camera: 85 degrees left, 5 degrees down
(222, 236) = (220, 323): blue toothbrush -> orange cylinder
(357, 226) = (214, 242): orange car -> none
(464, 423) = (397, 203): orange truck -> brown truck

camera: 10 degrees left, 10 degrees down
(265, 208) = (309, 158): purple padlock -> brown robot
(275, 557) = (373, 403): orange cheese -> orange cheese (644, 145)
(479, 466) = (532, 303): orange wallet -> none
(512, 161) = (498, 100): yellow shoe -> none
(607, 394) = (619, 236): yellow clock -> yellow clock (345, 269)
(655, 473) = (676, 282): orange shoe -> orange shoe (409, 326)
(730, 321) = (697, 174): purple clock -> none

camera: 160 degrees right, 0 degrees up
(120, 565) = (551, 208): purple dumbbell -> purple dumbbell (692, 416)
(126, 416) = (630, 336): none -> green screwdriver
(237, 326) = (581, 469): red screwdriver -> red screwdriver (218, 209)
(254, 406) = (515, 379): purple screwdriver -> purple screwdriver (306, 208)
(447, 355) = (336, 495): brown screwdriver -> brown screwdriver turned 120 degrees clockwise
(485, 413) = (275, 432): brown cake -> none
^^^^
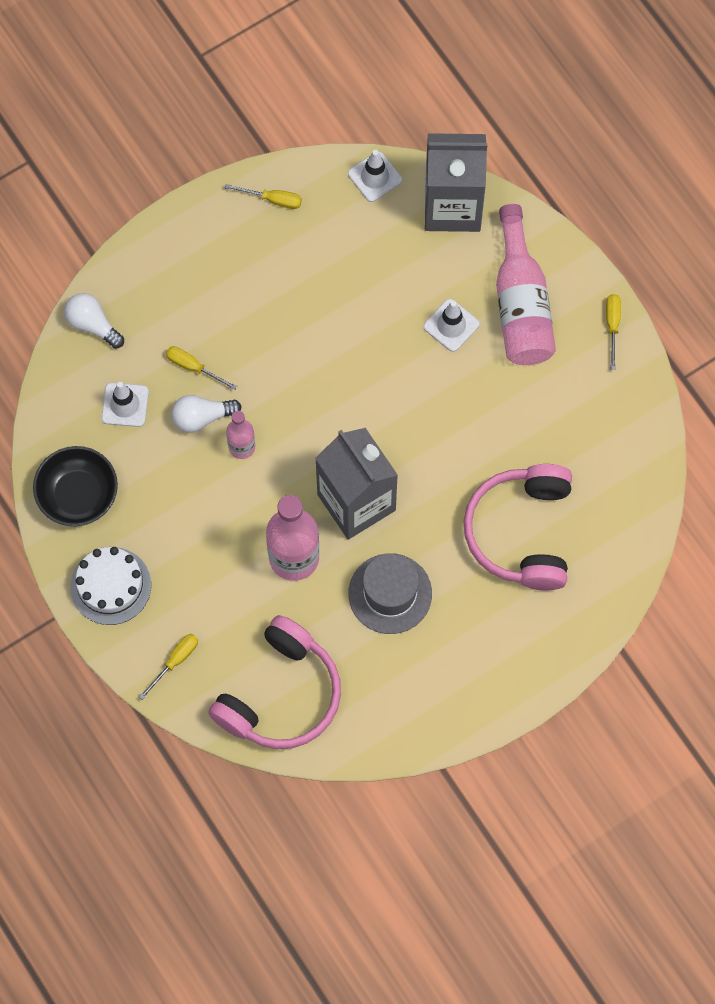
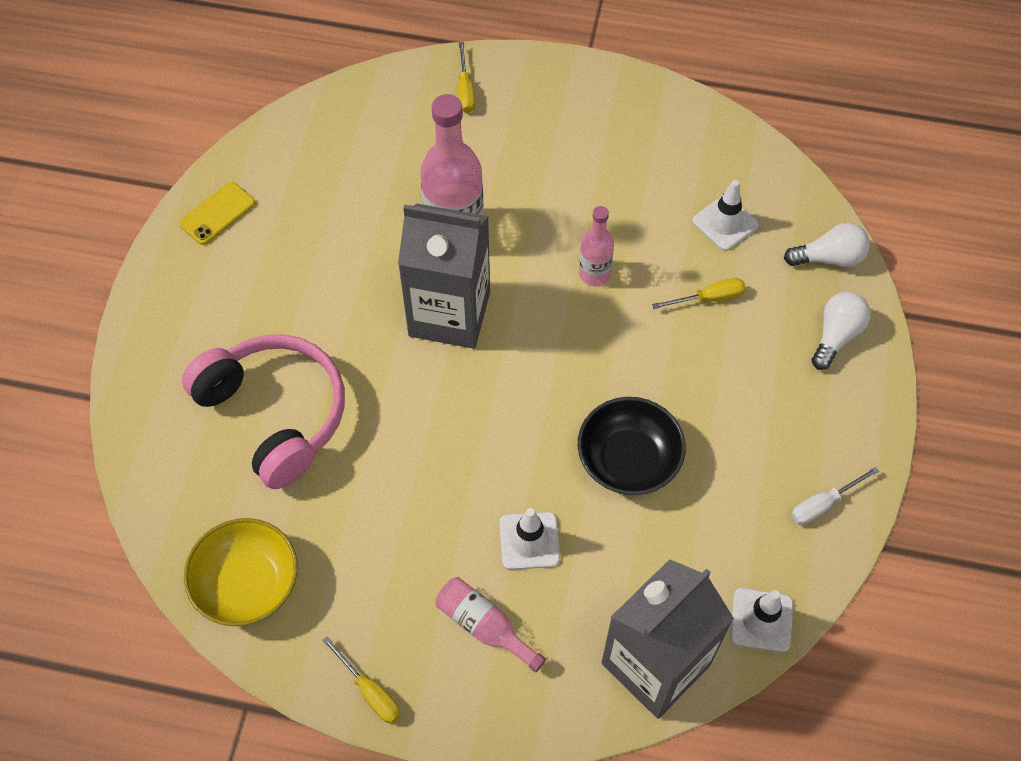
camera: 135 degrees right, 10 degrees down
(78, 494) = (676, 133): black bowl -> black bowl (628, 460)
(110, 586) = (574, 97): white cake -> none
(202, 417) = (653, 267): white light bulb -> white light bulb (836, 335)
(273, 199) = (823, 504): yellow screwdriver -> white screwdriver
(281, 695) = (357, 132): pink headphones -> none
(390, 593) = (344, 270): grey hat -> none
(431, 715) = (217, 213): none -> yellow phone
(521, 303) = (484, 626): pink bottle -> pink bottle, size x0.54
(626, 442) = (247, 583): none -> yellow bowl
^^^^
WORK INSTRUCTION ::
Going back to the entries above, set down exactly the lines that begin at the one with "(126, 416) = (630, 336): none" and end at the one with "(485, 413) = (275, 432): brown cake -> none", both included, and nothing else.

SOLUTION FOR THIS TASK ::
(126, 416) = (630, 336): none -> green screwdriver
(237, 326) = (581, 469): red screwdriver -> red screwdriver (218, 209)
(254, 406) = (515, 379): purple screwdriver -> purple screwdriver (306, 208)
(447, 355) = (336, 495): brown screwdriver -> brown screwdriver turned 120 degrees clockwise
(485, 413) = (275, 432): brown cake -> none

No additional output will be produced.